> _MATERIAL FOR THE TASK_:

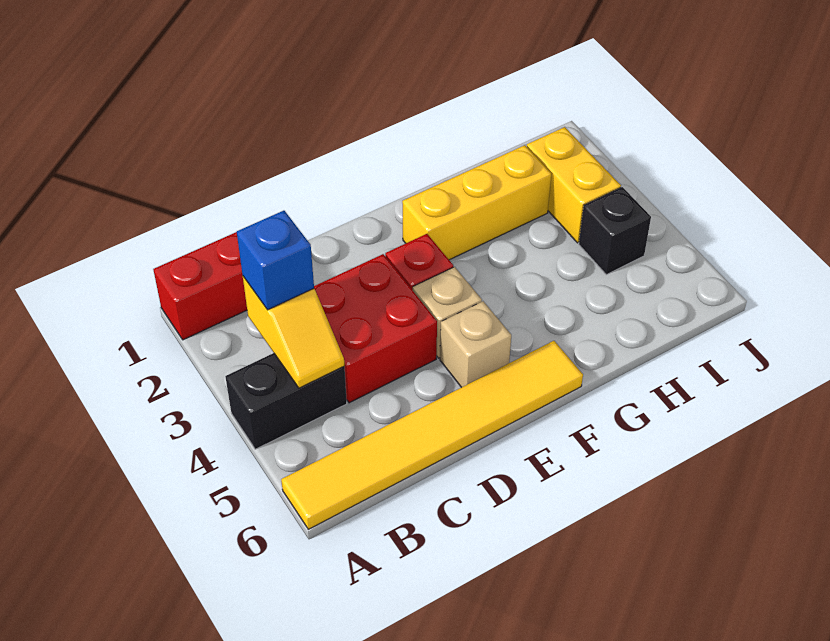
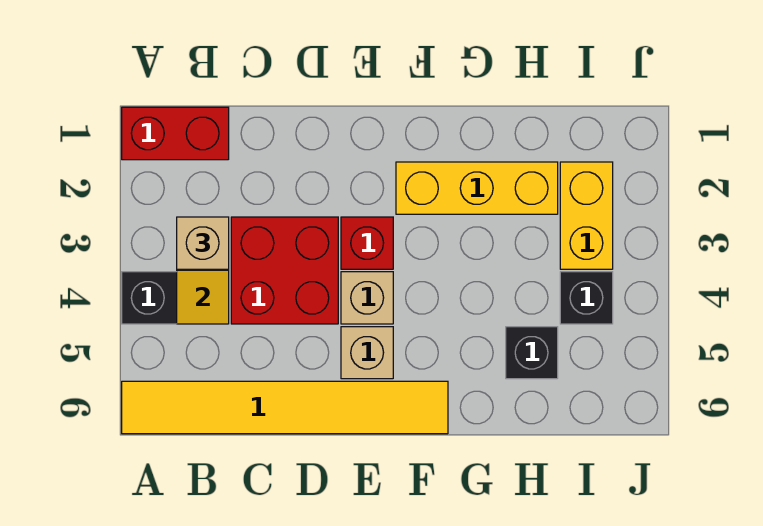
blue 1x1 brick [237,211,314,310] -> tan 1x1 brick [177,217,229,269]
none -> black 1x1 brick [506,327,558,379]

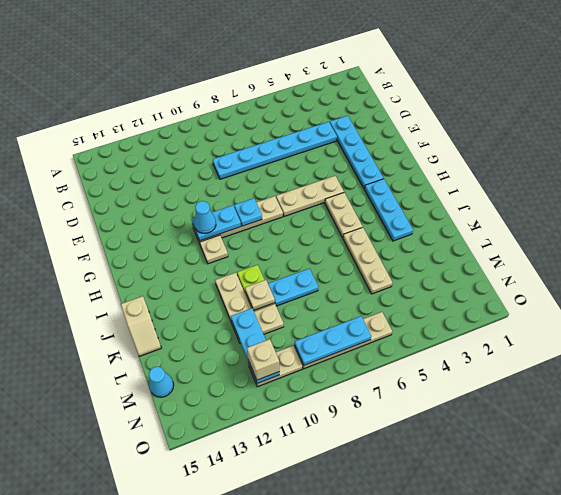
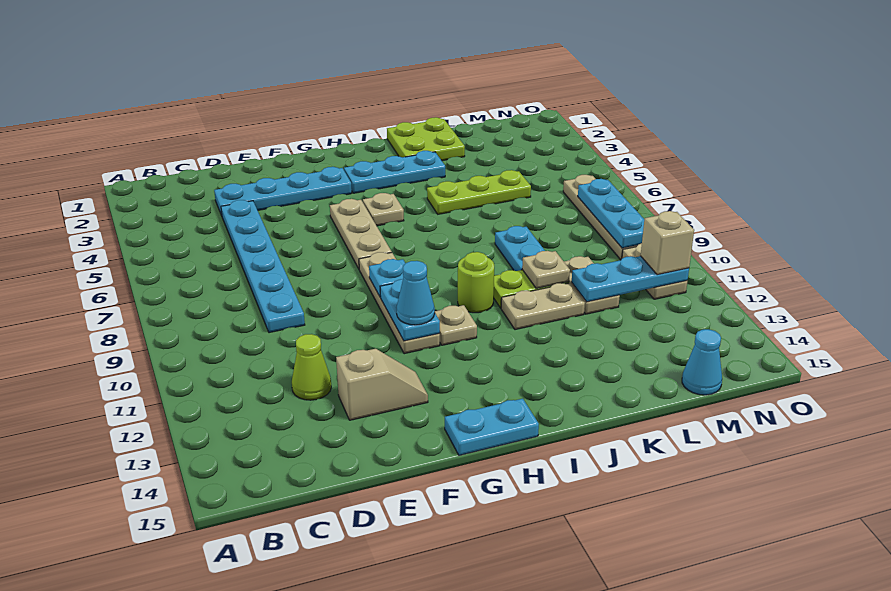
none -> lime 1x1 cone [292,334,331,400]
none -> cyan 1x2 plate [445,399,539,455]
tan 1x2 plate [325,193,363,237] -> tan 1x1 plate [363,193,404,226]
none -> lime 1x1 round brick [458,252,494,313]
none -> lime 2x2 plate [387,117,465,161]
tan 1x3 plate [343,227,392,294] -> lime 1x3 plate [427,170,531,214]
tan 1x2 slope [121,296,161,356] -> tan 1x2 slope moved to [336,349,428,420]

> _REQUIRED WORK_:
A single number is the answer: how many lines of the entries above contain "brick"?

> _EXERCISE SOLUTION_:
3